-- Source material --
__________

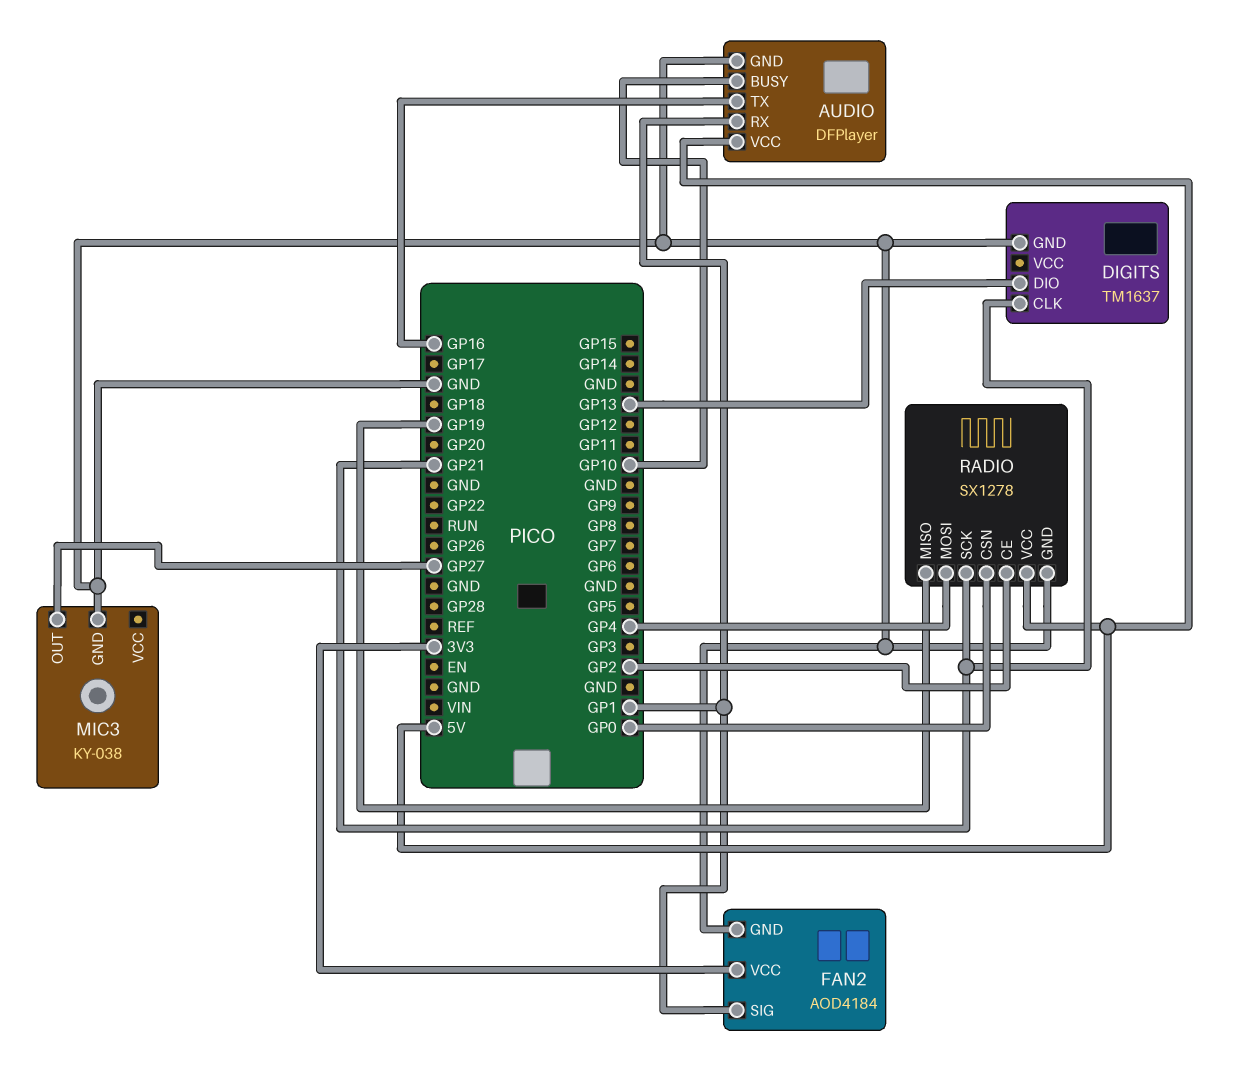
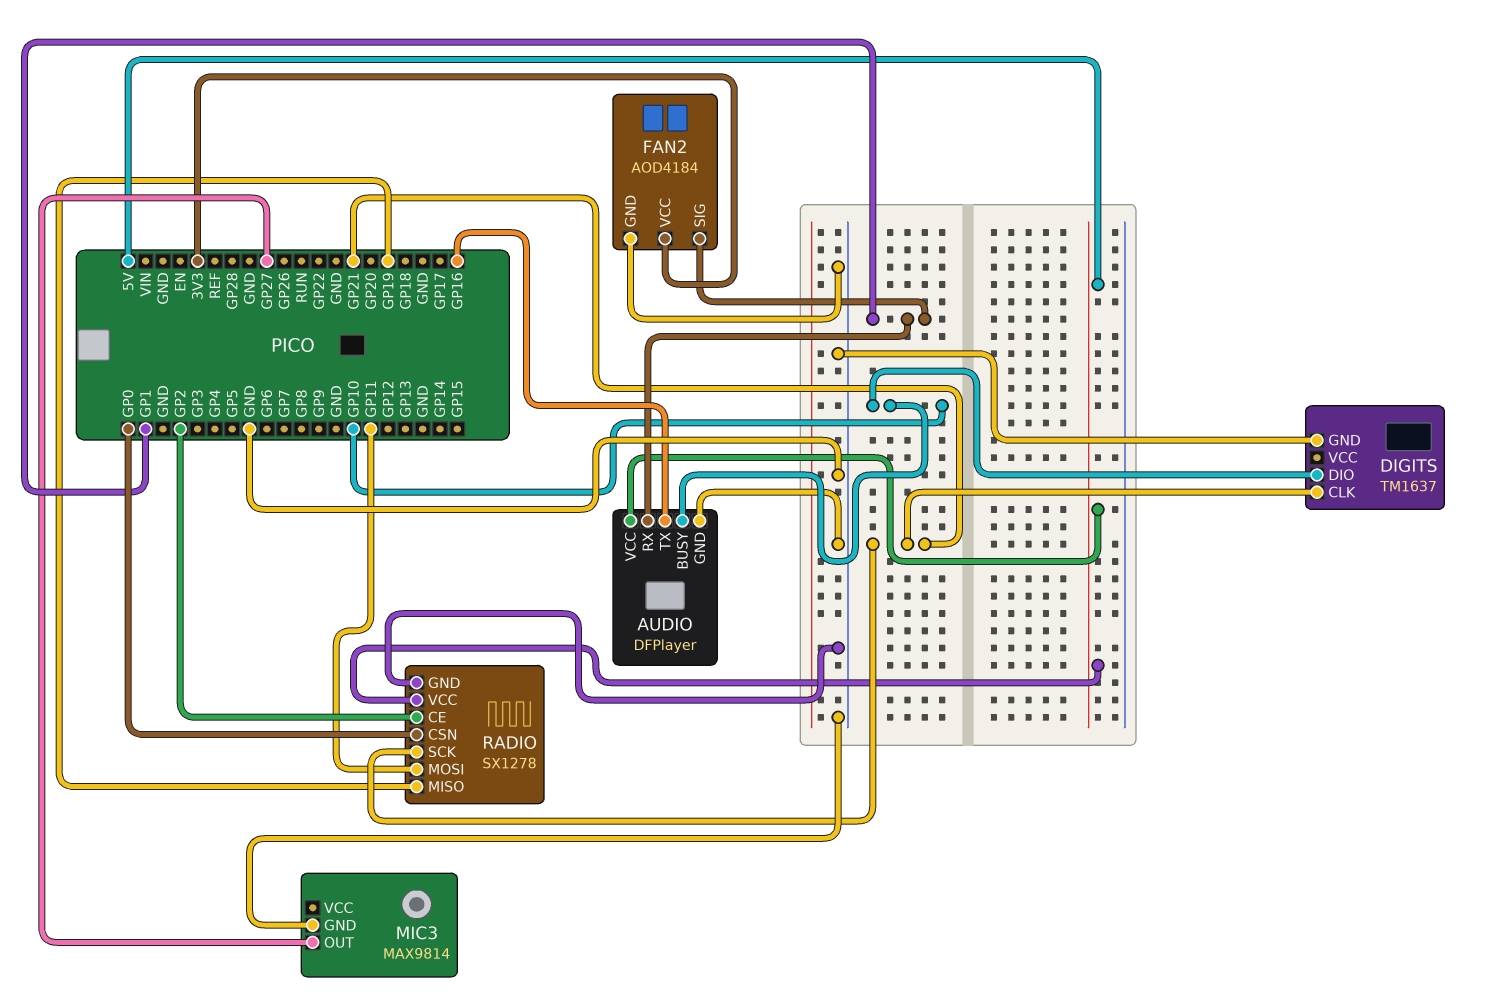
DIGITS pin DIO: GP13 -> GP10
MIC3: KY-038 -> MAX9814
RADIO pin MOSI: GP4 -> GP11

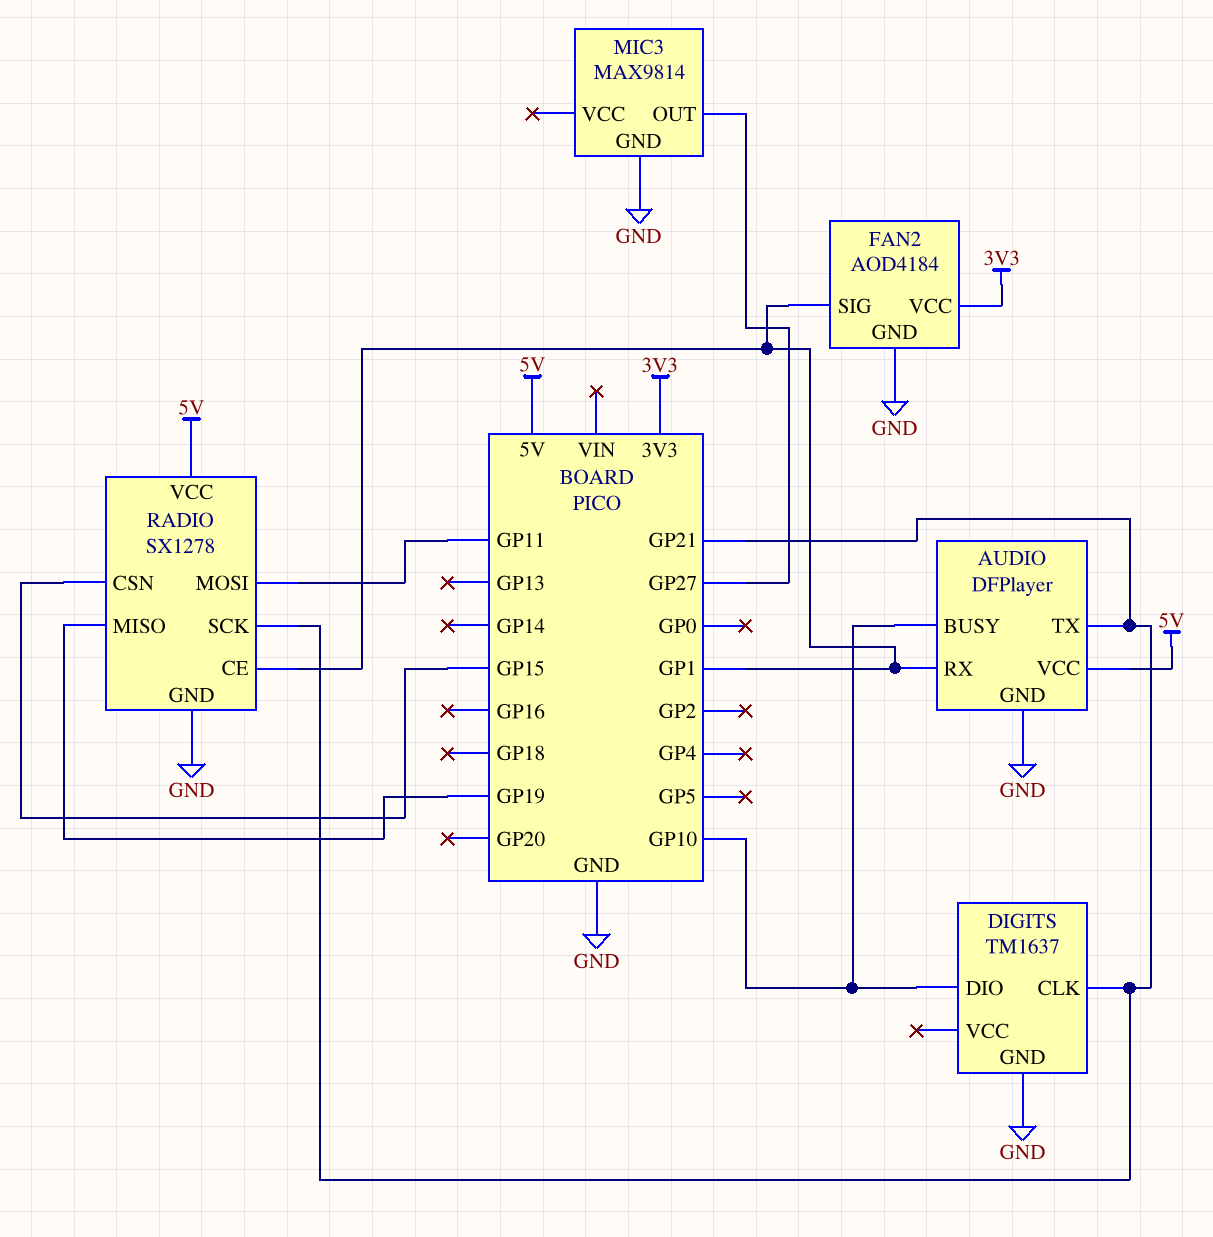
AUDIO pin TX: GP16 -> GP21
RADIO pin CE: GP2 -> GP1
RADIO pin CSN: GP0 -> GP15

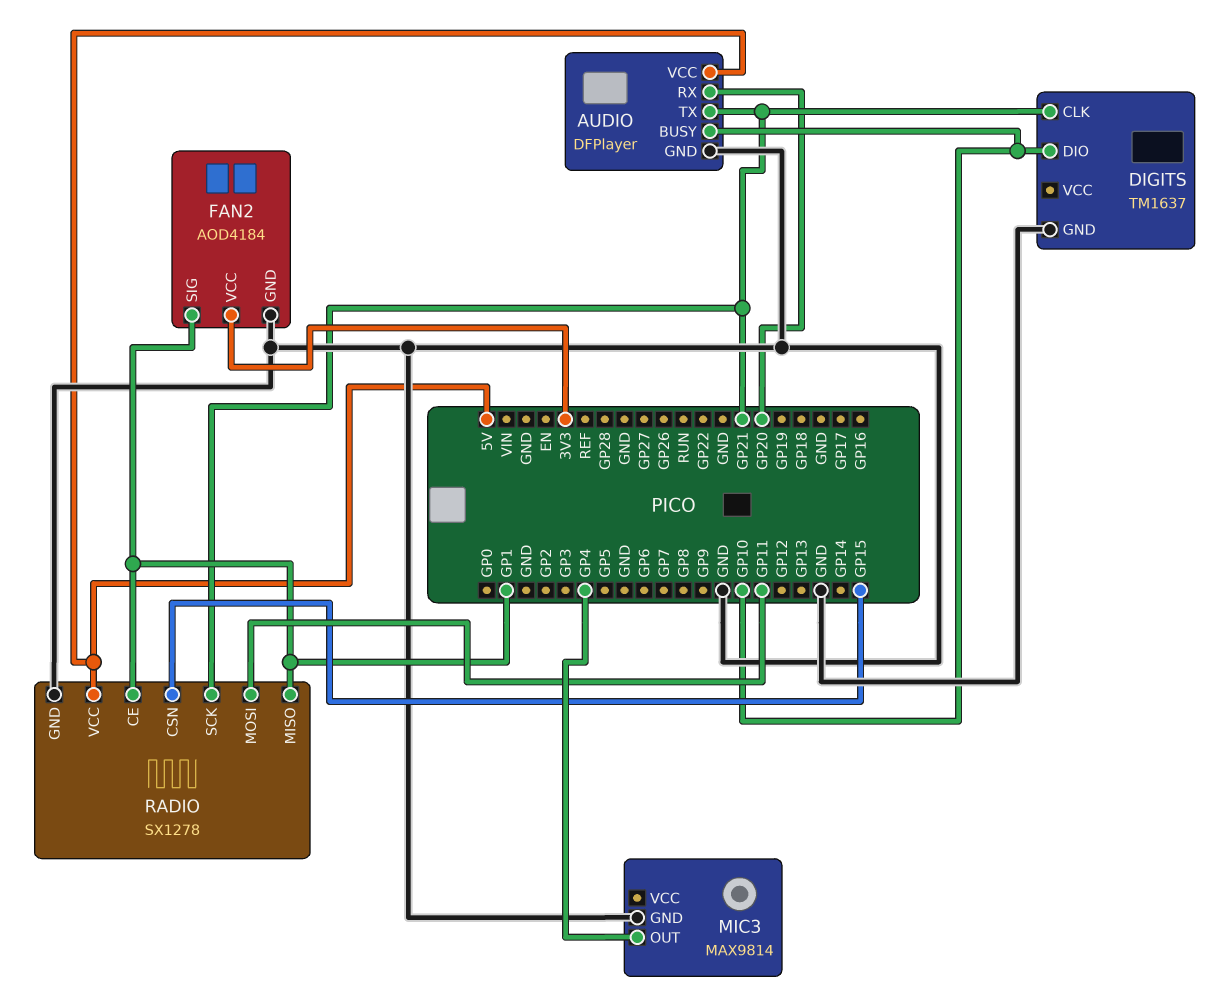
AUDIO pin RX: GP1 -> GP20
MIC3 pin OUT: GP27 -> GP4
RADIO pin MISO: GP19 -> GP1

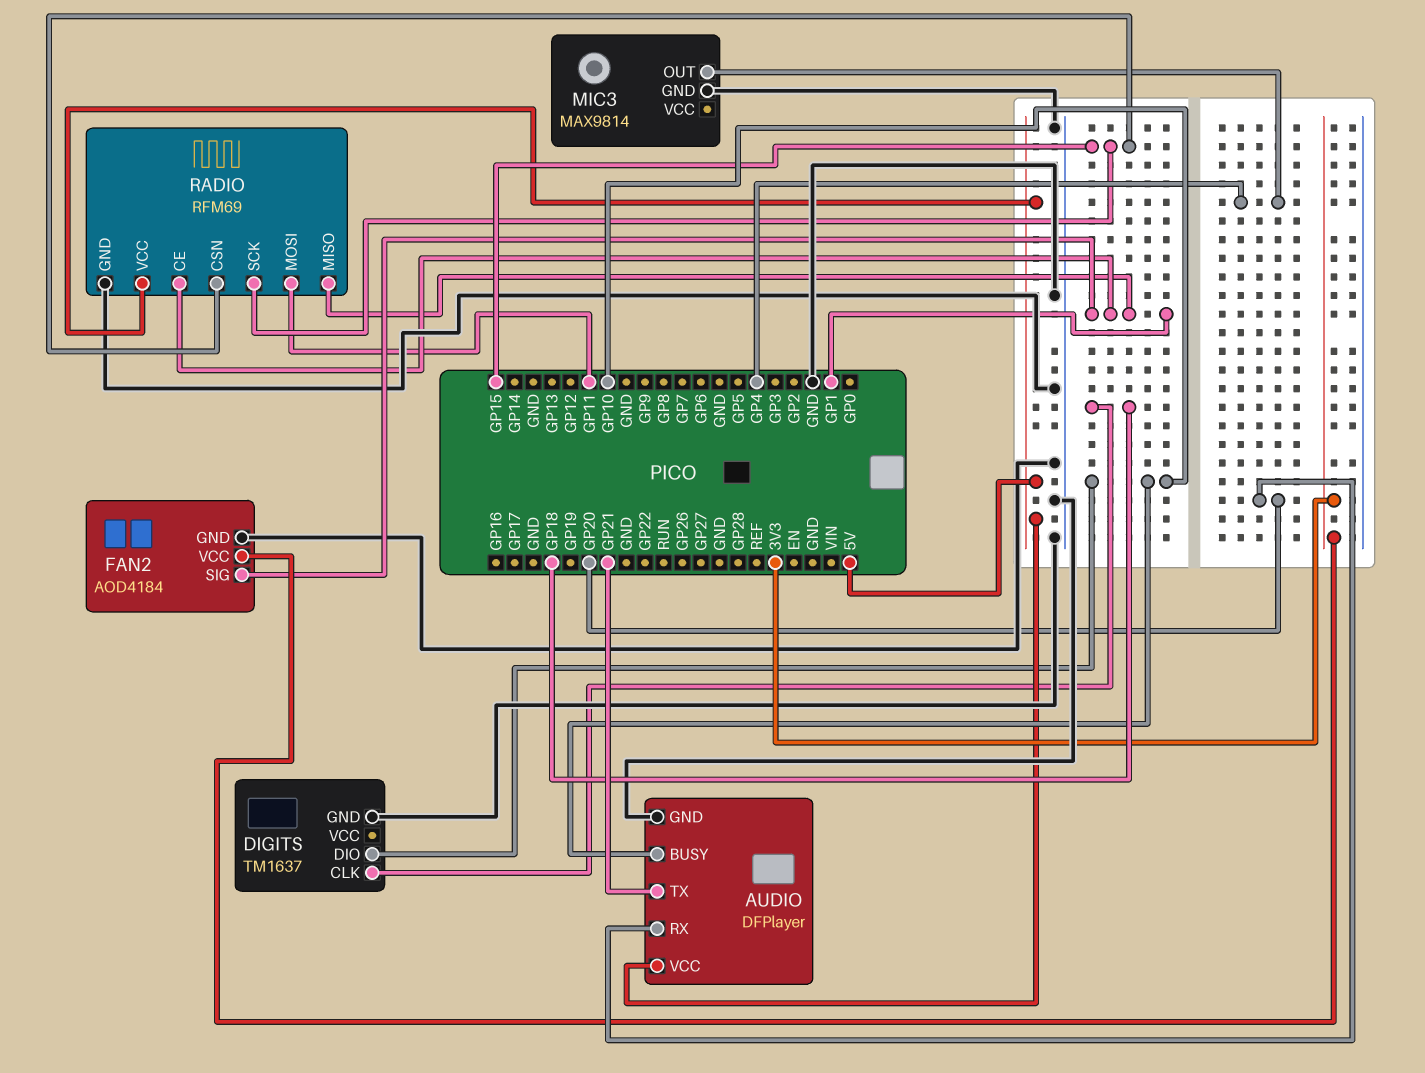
DIGITS pin CLK: GP21 -> GP18
RADIO: SX1278 -> RFM69
RADIO pin SCK: GP21 -> GP15

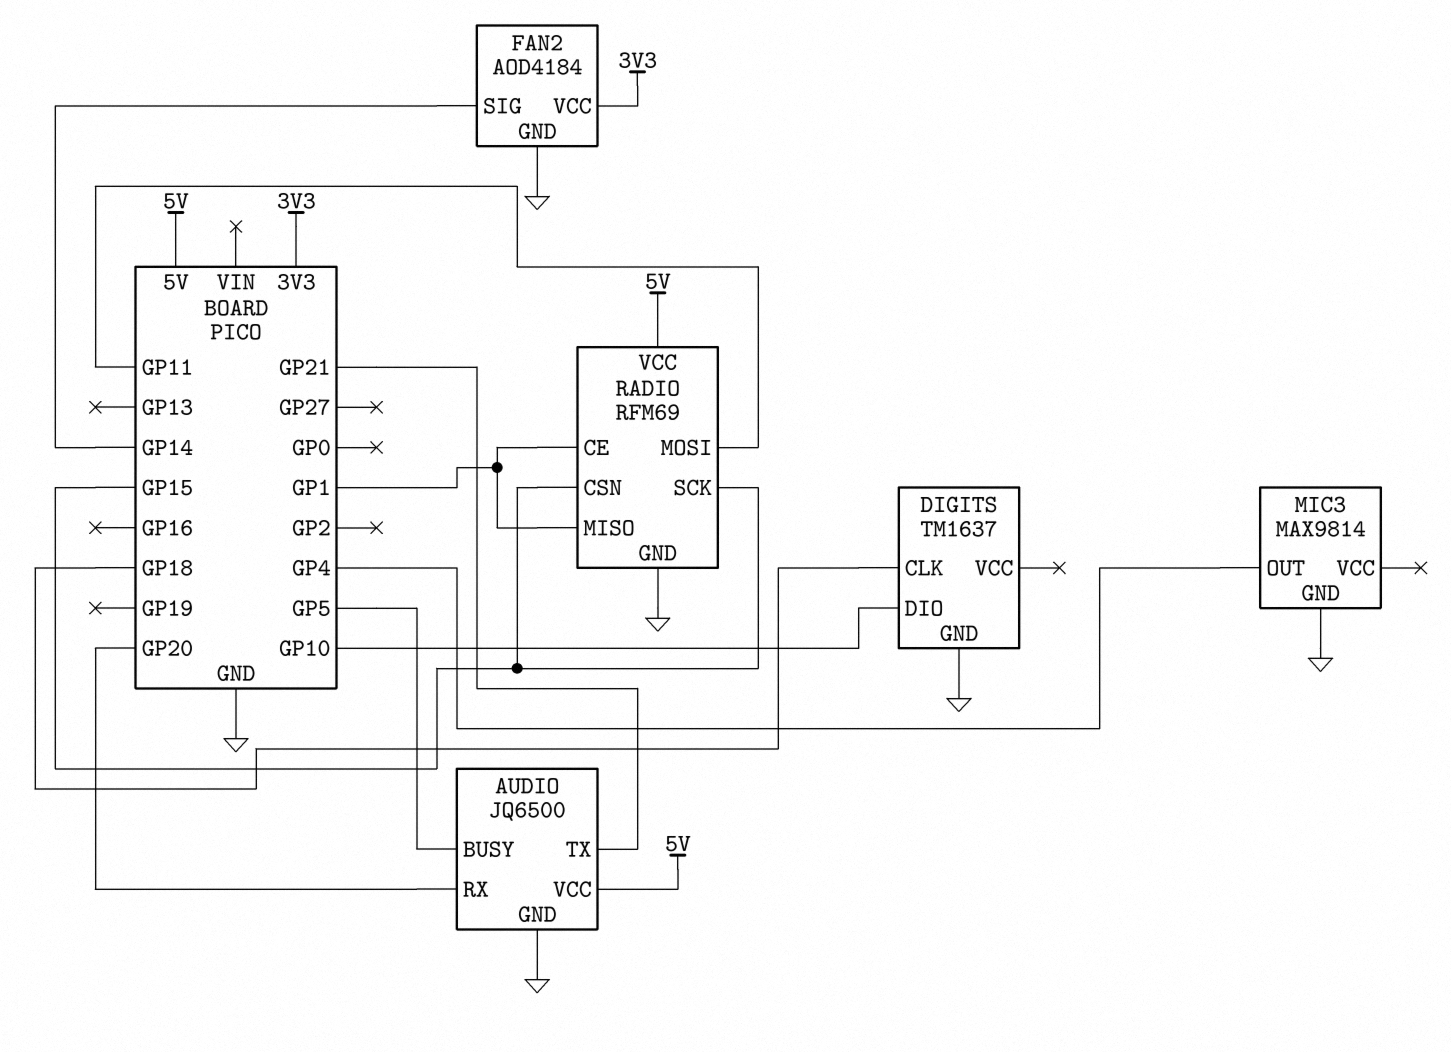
AUDIO: DFPlayer -> JQ6500
AUDIO pin BUSY: GP10 -> GP5
FAN2 pin SIG: GP1 -> GP14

__________

-- What this task involves --
Transcribe all of the data above exactly; no picture belongs in the copy.

-- Solution for this task --
DIGITS pin DIO: GP13 -> GP10
MIC3: KY-038 -> MAX9814
RADIO pin MOSI: GP4 -> GP11

AUDIO pin TX: GP16 -> GP21
RADIO pin CE: GP2 -> GP1
RADIO pin CSN: GP0 -> GP15

AUDIO pin RX: GP1 -> GP20
MIC3 pin OUT: GP27 -> GP4
RADIO pin MISO: GP19 -> GP1

DIGITS pin CLK: GP21 -> GP18
RADIO: SX1278 -> RFM69
RADIO pin SCK: GP21 -> GP15

AUDIO: DFPlayer -> JQ6500
AUDIO pin BUSY: GP10 -> GP5
FAN2 pin SIG: GP1 -> GP14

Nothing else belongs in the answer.